WHAT THIS TASK INVOLVES> From the records below, transcribe only the lines running from the one with "D102: none -> schottky (A GND, K SW)" through the one with "U101 pin VIN: +24V -> GND". Keep both of those end lines.

EXTRACTED INFORMATION>
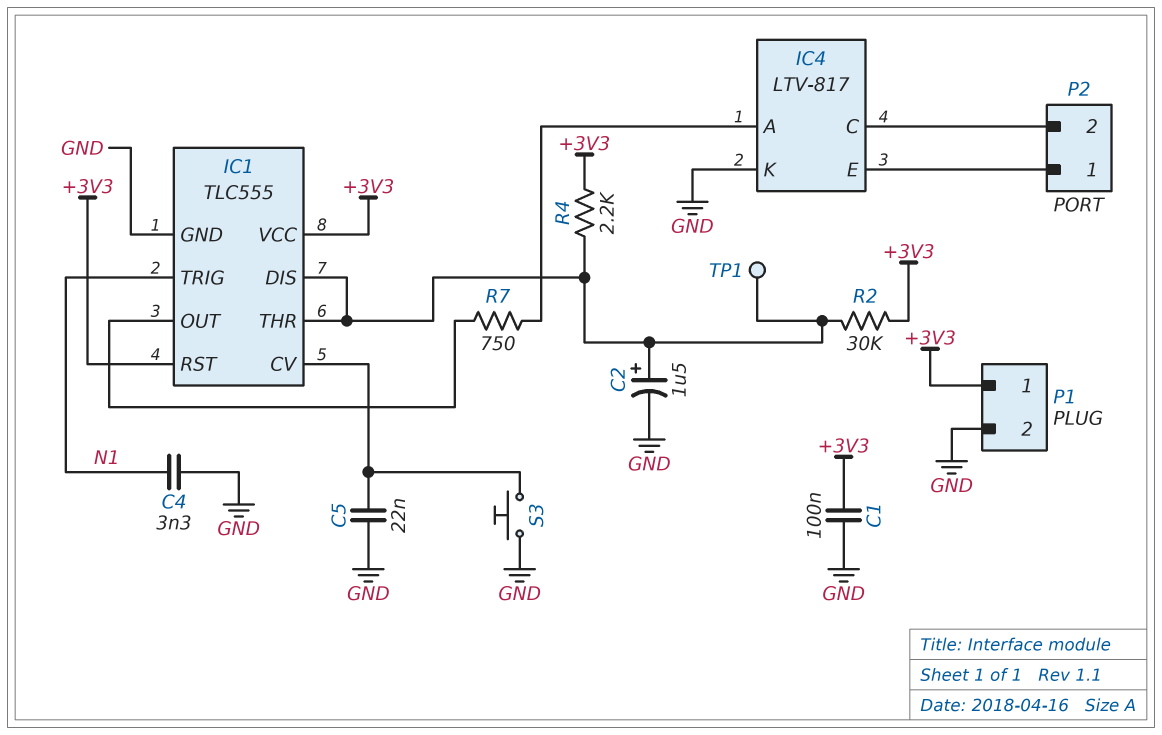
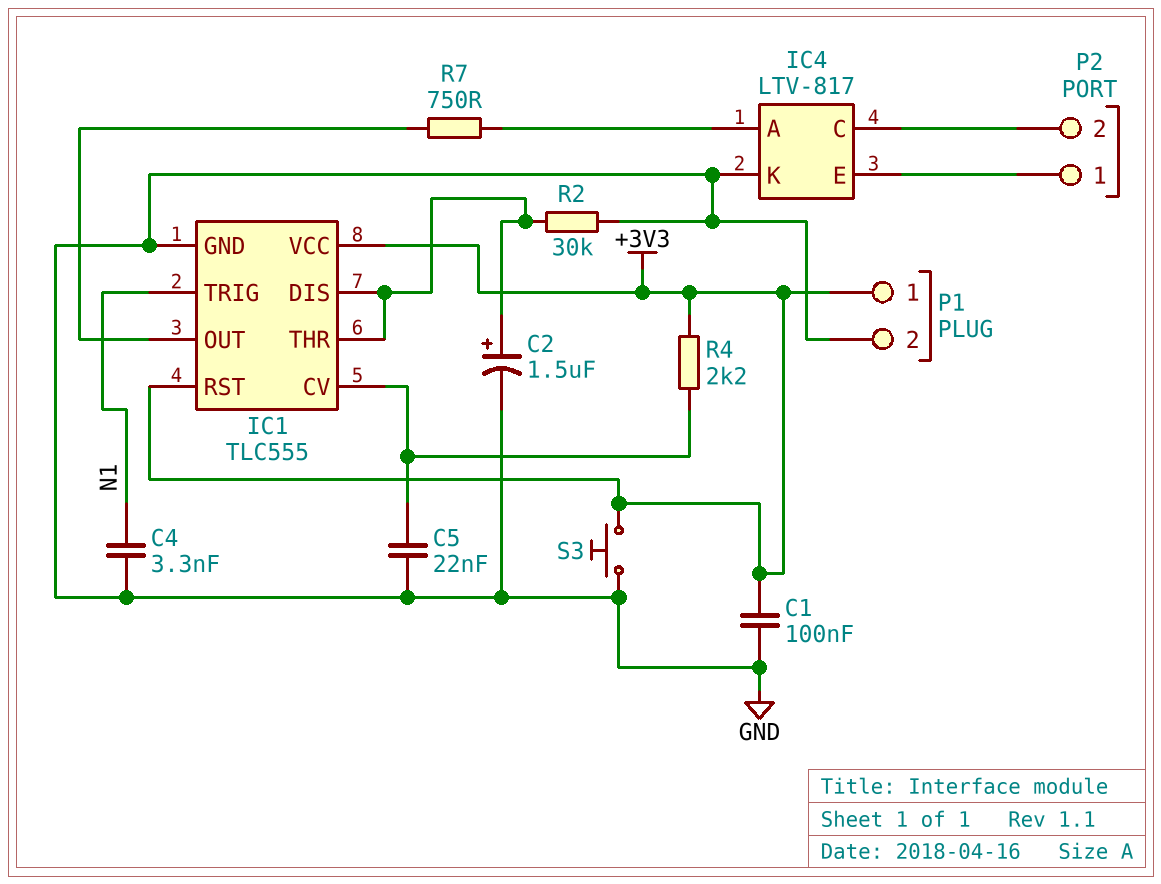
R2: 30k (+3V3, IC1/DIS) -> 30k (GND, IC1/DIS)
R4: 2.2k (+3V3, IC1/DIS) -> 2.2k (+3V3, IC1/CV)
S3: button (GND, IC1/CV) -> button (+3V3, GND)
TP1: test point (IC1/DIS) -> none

--

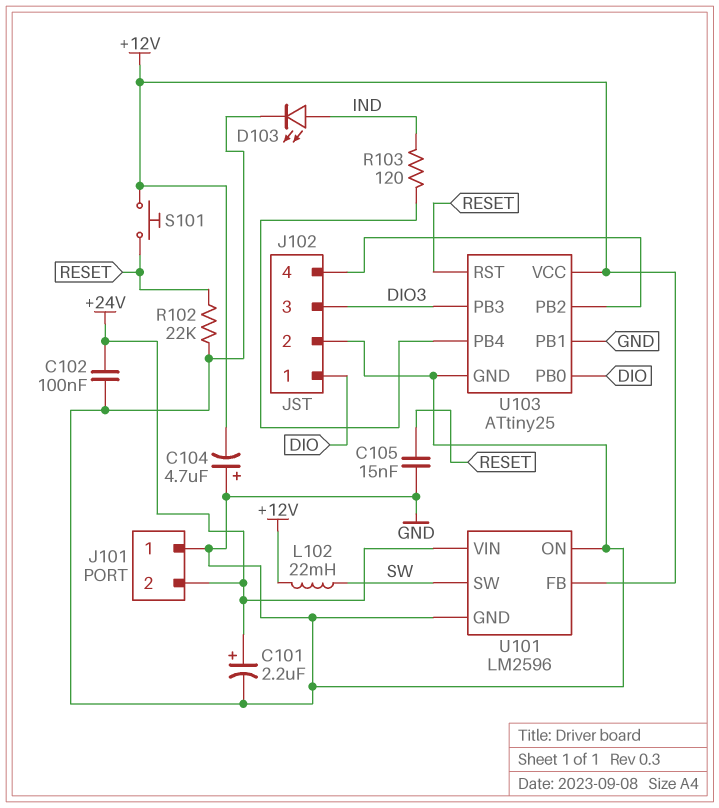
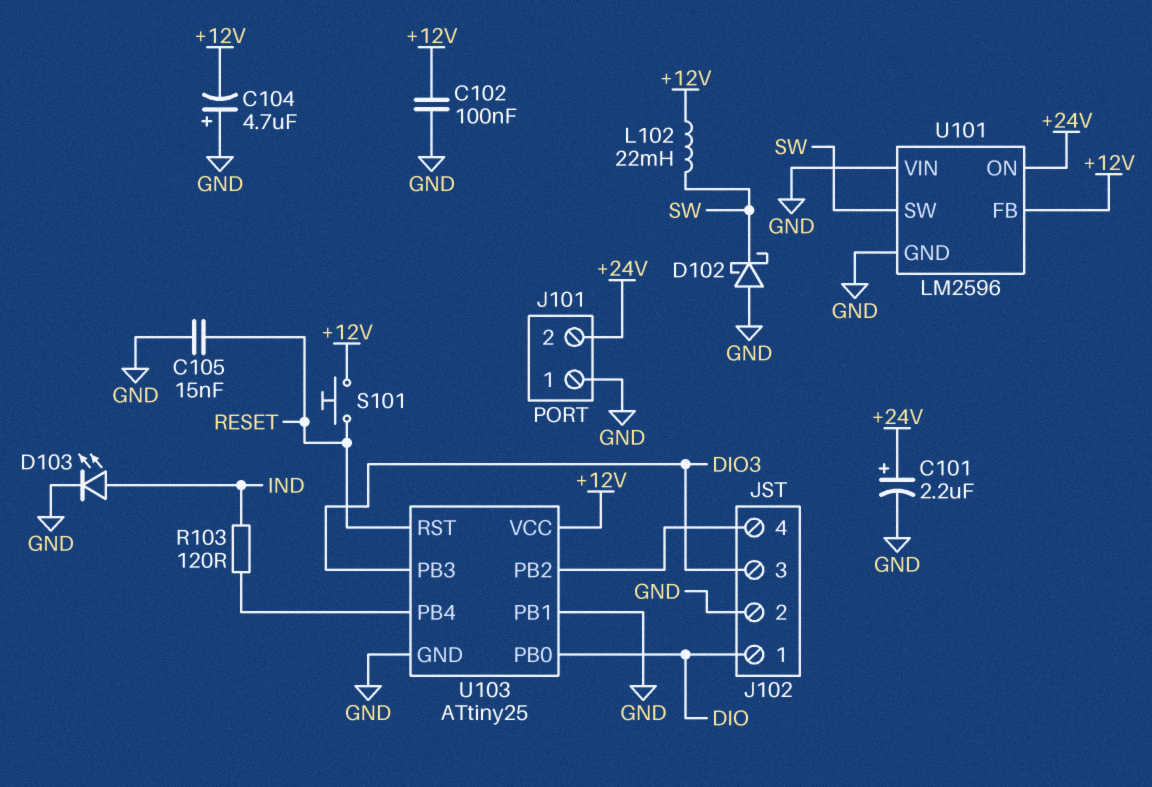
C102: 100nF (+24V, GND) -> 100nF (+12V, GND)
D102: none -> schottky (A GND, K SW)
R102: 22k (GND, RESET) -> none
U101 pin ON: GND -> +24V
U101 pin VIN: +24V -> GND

SOLUTION>
D102: none -> schottky (A GND, K SW)
R102: 22k (GND, RESET) -> none
U101 pin ON: GND -> +24V
U101 pin VIN: +24V -> GND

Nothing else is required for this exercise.